• [SHORT TASK]
From the entries below, extract every line containing the string "kern". Matching is case-sensitive.
**** DATASET
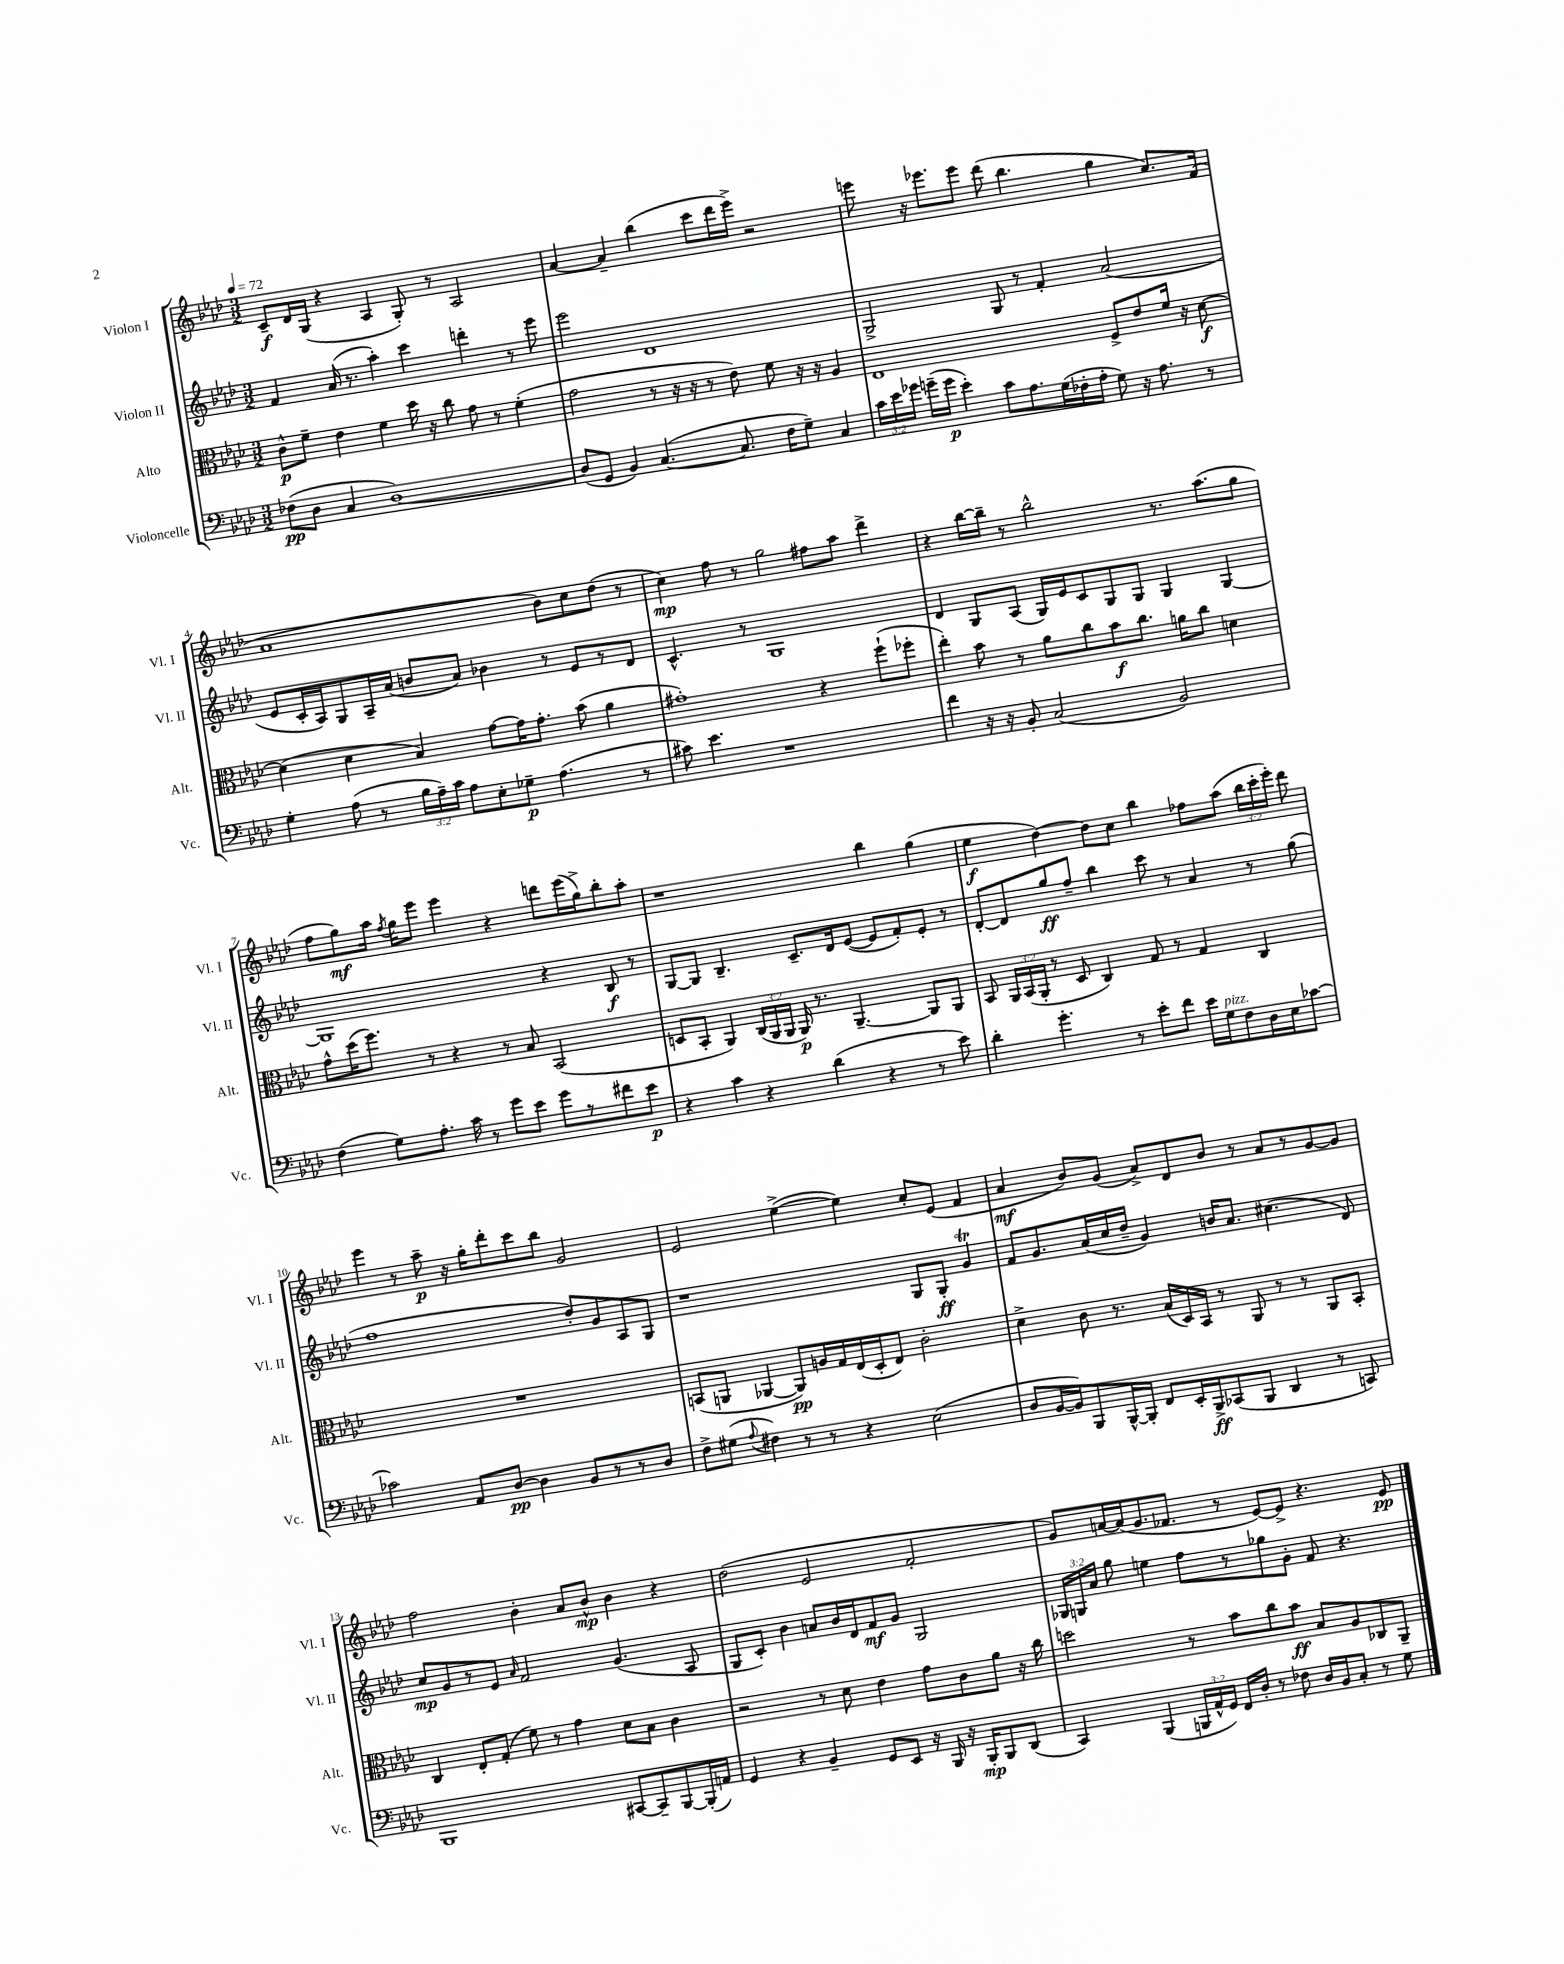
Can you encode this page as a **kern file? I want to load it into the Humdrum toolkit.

**kern	**dynam	**kern	**dynam	**kern	**dynam	**kern	**dynam
*part4	*part4	*part3	*part3	*part2	*part2	*part1	*part1
*staff4	*staff4	*staff3	*staff3	*staff2	*staff2	*staff1	*staff1
*I"Violoncelle	*	*I"Alto	*	*I"Violon II	*	*I"Violon I	*
*I'Vc.	*	*I'Alt.	*	*I'Vl. II	*	*I'Vl. I	*
*clefF4	*	*clefC3	*	*clefG2	*	*clefG2	*
*k[b-e-a-d-]	*	*k[b-e-a-d-]	*	*k[b-e-a-d-]	*	*k[b-e-a-d-]	*
*M3/2	*	*M3/2	*	*M3/2	*	*M3/2	*
*MM72	*	*MM72	*	*MM72	*	*MM72	*
=1	=1	=1	=1	=1	=1	=1	=1
(8F-X\L	pp	8c^^\L	p	4f/	.	8c~/L	f
8D-\J	.	8f~\J	.	.	.	16d-/L	.
.	.	.	.	.	.	(16G/JJ	.
4C/	.	4e-\	.	(16a-/	.	4r	.
.	.	.	.	8.r	.	.	.
[1D-)	.	4f\	.	4aa-'\)	.	4A-/	.
.	.	16dd-\	.	4ccc\	.	8G'/)	.
.	.	16r	.	.	.	.	.
.	.	8cc\	.	.	.	8r	.
.	.	8g\	.	4dddn'\	.	2A-/	.
.	.	8r	.	.	.	.	.
.	.	(4f'\	.	8r	.	.	.
.	.	.	.	8eee-\	.	.	.
=2	=2	=2	=2	=2	=2	=2	=2
(8D-/L]	.	2g\	.	2eee-\	.	[4a-/	.
8GG/J	.	.	.	.	.	.	.
4BB-/)	.	.	.	.	.	4a-~/]	.
([4.C/	.	8r	.	1d-	.	(4bb-\	.
.	.	16r	.	.	.	.	.
.	.	16r	.	.	.	.	.
.	.	8r	.	.	.	8ccc\L	.
8.C/]	.	8e-\)	.	.	.	16ddd-\L	.
.	.	.	.	.	.	16eee-^\JJ)	.
.	.	8f\	.	.	.	2r	.
16F\KL	.	.	.	.	.	.	.
8G~\J)	.	16r	.	.	.	.	.
.	.	16r	.	.	.	.	.
4C/	.	4A-/	.	.	.	.	.
=3	=3	=3	=3	=3	=3	=3	=3
24c\LL	.	1E-	.	2G^/	.	8eeen\	.
24e-\	.	.	.	.	.	.	.
24g-X\JJ	.	.	.	.	.	.	.
(16gn~\LL	.	.	.	.	.	16r	.
16g\JJ	p	.	.	.	.	8.eee-X\L	.
4e-'\)	.	.	.	.	.	.	.
.	.	.	.	.	.	8eee-\J	.
8c\L	.	.	.	8G/	.	(8ddd-\	.
8.A-\	.	.	.	8r	.	4.bb-\	.
.	.	.	.	4f'/	.	.	.
(16G\L	.	.	.	.	.	.	.
16F-X'\	.	.	.	.	.	.	.
16A-'\JJ	.	.	.	.	.	.	.
8G\)	.	8F^/L	.	(2a-/	.	4gg\	.
16r	.	8e-/	.	.	.	.	.
8.A-\	.	.	.	.	.	.	.
.	.	16f/Jk	.	.	.	8.cc/L)	.
.	.	16r	.	.	.	.	.
8r	.	[8d-\	f	.	.	.	.
.	.	.	.	.	.	(16f/Jk	.
!!LO:LB:g=z
=4	=4	=4	=4	=4	=4	=4	=4
4G'\	.	(4d-\]	.	8e-/L	.	1a-	.
.	.	.	.	16c'/L	.	.	.
.	.	.	.	16A-/J)	.	.	.
(8A-\	.	4d-\	.	8G/	.	.	.
8r	.	.	.	16A-~/L	.	.	.
.	.	.	.	(16a-/JJ	.	.	.
24B-\LL	.	4B-/)	.	8bn/L	.	.	.
24A-~\)	.	.	.	.	.	.	.
24c\JJ	.	.	.	.	.	.	.
8A-\L	.	.	.	8a-/J)	.	.	.
8E-'\	.	[8g\L	.	4b-X\	.	.	.
8G-X~\J	p	16g\K]	.	.	.	.	.
.	.	8.g'\J	.	.	.	.	.
(4.A-\	.	.	.	8r	.	8b-\L)	.
.	.	(8b-\	.	8e-/L	.	8cc\	.
.	.	4a-\	.	8r	.	(8dd-\J	.
8r	.	.	.	8d-/J	.	8r	.
=5	=5	=5	=5	=5	=5	=5	=5
8c#X\)	.	1g#X')	.	4.c^^/	.	4cc\)	mp
4.e-\	.	.	.	.	.	.	.
.	.	.	.	.	.	8ff\	.
.	.	.	.	8r	.	8r	.
1r	.	.	.	1G	.	2gg\	.
.	.	4r	.	.	.	8ff#X\L	.
.	.	.	.	.	.	8aa-\J	.
.	.	(8ff`\L	.	.	.	4ddd-^\	.
.	.	8ff-X'\J	.	.	.	.	.
=6	=6	=6	=6	=6	=6	=6	=6
4f\	.	4ee-'\)	.	4d-/	.	4r	.
16r	.	8b-\	.	8G/L	.	[16bb-\LL	.
16r	.	.	.	.	.	16bb-~\JJ]	.
8BB-'/	.	8r	.	(8A-/J	.	8r	.
(2C/	.	8a-\L	.	16G/LL)	.	2bb-^^\	.
.	.	.	.	16e-/J	.	.	.
.	.	8cc\	.	8c/	.	.	.
.	.	8b-\	f	8G/	.	.	.
.	.	8.cc\J	.	8G/J	.	.	.
2BB-/)	.	.	.	4G/	.	8.r	.
.	.	16an\KL	.	.	.	.	.
.	.	8cc\J	.	.	.	.	.
.	.	.	.	.	.	(8.aa-\L	.
.	.	4dn\	.	[4G/	.	.	.
.	.	.	.	.	.	8gg\J	.
!!LO:LB:g=z
=7	=7	=7	=7	=7	=7	=7	=7
(4F\	.	8g^^\L	.	1G]	.	8ff\L	.
.	.	(16dd-\K	.	.	.	8gg\)	mf
.	.	8.ff\J)	.	.	.	.	.
8G\L)	.	.	.	.	.	16aa-\Jk	.
.	.	.	.	.	.	8qff/	.
.	.	.	.	.	.	16gg\KL	.
8.A-'\J	.	8r	.	.	.	8eee-\J	.
.	.	4r	.	.	.	4eee-\	.
16c\	.	.	.	.	.	.	.
8r	.	.	.	.	.	.	.
8g\L	.	8r	.	.	.	4r	.
8e-\J	.	8B-/	.	.	.	.	.
8g\L	.	(2BB-/	.	4r	.	8dddn\L	.
8r	.	.	.	.	.	(16eee-\L	.
.	.	.	.	.	.	16gg^\J)	.
8f#X\	.	.	.	8B-/	f	8bb-'\	.
8e-\J	p	.	.	8r	.	8aa-'\J	.
=8	=8	=8	=8	=8	=8	=8	=8
4r	.	8Dn/L	.	[8G/L	.	1r	.
.	.	8BB-'/J	.	8G/J]	.	.	.
4c\	.	4AA-/)	.	4.B-~/	.	.	.
4r	.	(24C/LL	.	.	.	.	.
.	.	24AA-/	.	.	.	.	.
.	.	24AA-/JJ	.	.	.	.	.
.	.	16AA-/)	p	8.c~/L	.	.	.
.	.	8.r	.	.	.	.	.
(4d-\	.	.	.	.	.	.	.
.	.	.	.	16d-/k	.	.	.
.	.	[4.AA-~/	.	([8e-/J	.	.	.
4r	.	.	.	8e-/L]	.	4bb-\	.
.	.	.	.	8f'/)	.	.	.
8r	.	8AA-/L]	.	8e-'/J	.	(4gg\	.
8e-\)	.	8AA-/J	.	8r	.	.	.
=9	=9	=9	=9	=9	=9	=9	=9
4d-'\	.	8BB-/	.	[8d-'/L	.	4ee-\	f
.	.	24AA-/LL	.	8d-/]	.	.	.
.	.	(24BB-/	.	.	.	.	.
.	.	24AA-'/JJ	.	.	.	.	.
4.g'\	.	8r	.	8gg/	ff	[4dd-\)	.
.	.	8D-/	.	8ff~/J	.	.	.
.	.	4C/)	.	4bb-\	.	8dd-\L]	.
8r	.	.	.	.	.	8cc\J	.
8e-'\L	.	8G/	.	8ccc\	.	4bb-\	.
8f\J	.	8r	.	8r	.	.	.
16e-\LL	.	4G/	.	4a-/	.	8ff-X\L	.
!LO:TX:a:i:t=pizz.	!	!	!	!	!	!	!
16G\J	.	.	.	.	.	.	.
8F\	.	.	.	.	.	(8aa-\J	.
16D-\L	.	4C/	.	8r	.	24bb-\LL	.
.	.	.	.	.	.	24ccc'\	.
16E-\J	.	.	.	.	.	.	.
.	.	.	.	.	.	24eee-'\JJ)	.
[8c-X\J	.	.	.	(8gg\	.	8ddd-\	.
!!LO:LB:g=z
=10	=10	=10	=10	=10	=10	=10	=10
2c-X\]	.	1.r	.	1ff	.	4eee-\	.
.	.	.	.	.	.	8r	.
.	.	.	.	.	.	8aa-~\	p
8AA-/L	.	.	.	.	.	16r	.
.	.	.	.	.	.	16gg'\KL	.
[8D-/J	pp	.	.	.	.	8ddd-'\	.
4D-\]	.	.	.	.	.	8ccc\	.
.	.	.	.	.	.	8bb-\J	.
8BB-/L	.	.	.	8dd-'/L)	.	2g/	.
8r	.	.	.	8g/	.	.	.
8r	.	.	.	8A-/	.	.	.
8D-/J	.	.	.	8G/J	.	.	.
=11	=11	=11	=11	=11	=11	=11	=11
8F^\L	.	(8BBn/L	.	1r	.	2e-/	.
(8G#X\J	.	8AAn/J	.	.	.	.	.
8qqA-/	.	.	.	.	.	.	.
4F#X\)	.	[4AA-X/	.	.	.	.	.
8r	.	8AA-/L])	pp	.	.	([4ee-^\	.
8r	.	16An/L	.	.	.	.	.
.	.	16G/	.	.	.	.	.
4r	.	(16E-/	.	.	.	4ee-\])	.
.	.	16D-'/J	.	.	.	.	.
.	.	8E-/J)	.	.	.	.	.
(2E-\	.	2c'\	.	8G/L	.	8cc'/L	.
.	.	.	.	8G'/J	ff	(8e-/J	.
.	.	.	.	4gt/	.	4f/	.
=12	=12	=12	=12	=12	=12	=12	=12
8D-/L	.	4d-^\	.	8f/L	.	4a-/	mf
[16BB-/L	.	.	.	8.g/	.	.	.
16BB-/J])	.	.	.	.	.	.	.
8BBB-/	.	8c\	.	.	.	8b-/L)	.
.	.	.	.	(16a-/L	.	.	.
[16BBB-^^/L	.	8.r	.	16cc/	.	(8g/J	.
16BBB-'/JJ]	.	.	.	16dd-~/JJ	.	.	.
8FF/L	.	.	.	4g/)	.	8a-^/L)	.
.	.	(16B-/LL	.	.	.	.	.
16EE-'/L	.	16D-/)	.	.	.	8d-/	.
16BBB-^/J	ff	16BB-/JJ	.	.	.	.	.
(8CC-X/	.	8r	.	16bn/KL	.	8b-/J	.
.	.	.	.	8.a-/J	.	.	.
8BBB-/J	.	8AA-/	.	.	.	8r	.
4DD-/	.	8r	.	(4.cc#X\	.	8a-/L	.
.	.	8r	.	.	.	8r	.
8r	.	8AA-/L	.	.	.	[8g/	.
8CCn/)	.	8BB-'/J	.	8d-/)	.	8g/J]	.
!!LO:LB:g=z
=13	=13	=13	=13	=13	=13	=13	=13
1BBB-	.	4C/	.	8cc/L	mp	2ff\	.
.	.	.	.	8g/	.	.	.
.	.	8E-'/L	.	8r	.	.	.
.	.	(8G'/J	.	8e-/J	.	.	.
.	.	.	.	16qqa-/	.	.	.
.	.	8f\)	.	2f/	.	4b-'\	.
.	.	8r	.	.	.	.	.
.	.	4g\	.	.	.	8a-/L	.
.	.	.	.	.	.	8b-^^/J	mp
[8CC#X/L	.	8d-\L	.	(4.g/	.	4b-\	.
8CC#~/]	.	8B-\J	.	.	.	.	.
[8BBB-/	.	4c\	.	.	.	4r	.
(16BBB-'/L]	.	.	.	8A-/	.	.	.
16AAn/JJ)	.	.	.	.	.	.	.
=14	=14	=14	=14	=14	=14	=14	=14
4GG/	.	2r	.	8G/L	.	(2dd-\	.
.	.	.	.	8c'/J)	.	.	.
4r	.	.	.	4b-\	.	.	.
4BB-~/	.	8r	.	8an/L	.	2e-/	.
.	.	8d-\	.	16b-/L	.	.	.
.	.	.	.	16d-/J	.	.	.
8GG/L	.	4e-\	.	8f/	mf	.	.
8EE-/J	.	.	.	8g/J	.	.	.
16r	.	8g\L	.	2G/	.	2f'/	.
16BBB-/	.	.	.	.	.	.	.
16r	.	8c\	.	.	.	.	.
16BBB-'/KL	mp	.	.	.	.	.	.
8BBB-/	.	8a-\J	.	.	.	.	.
(8DD-/J	.	16r	.	.	.	.	.
.	.	16cc\	.	.	.	.	.
=15	=15	=15	=15	=15	=15	=15	=15
4CC/)	.	2ddn\	.	24G-X/LL	.	8g/L)	.
.	.	.	.	24Gn/	.	.	.
.	.	.	.	24a-/JJ	.	.	.
.	.	.	.	8gg\	.	[16an/L	.
.	.	.	.	.	.	(16a/J]	.
(4BBB-/	.	.	.	4een\	.	8.g/	.
.	.	.	.	.	.	8.f-X/J	.
24BBBn/LL	.	8r	.	8ff\L	.	.	.
24AA-^^/	.	.	.	.	.	.	.
24GG/JJ)	.	.	.	.	.	.	.
16FF/LL	.	8b-\L	.	8r	.	8r	.
16D-'/JJ	.	.	.	.	.	.	.
8r	.	8cc\	.	8gg-X\	.	[8e-/L)	.
8F-X\	.	8b-\J	ff	8g'\J	.	8e-^/J]	.
16D-/LL	.	8B-/L	.	8f/	.	4.r	.
16BB-/J	.	.	.	.	.	.	.
8C'/J	.	8A-/	.	4.r	.	.	.
8r	.	8C-X/	.	.	.	.	.
8G\	.	8AA-~/J	.	.	.	8e-/	pp
==	==	==	==	==	==	==	==
*-	*-	*-	*-	*-	*-	*-	*-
********
• [THE RESPONSE]
Can you encode this page as a **kern file? I want to load it into the Humdrum toolkit.
**kern	**dynam	**kern	**dynam	**kern	**dynam	**kern	**dynam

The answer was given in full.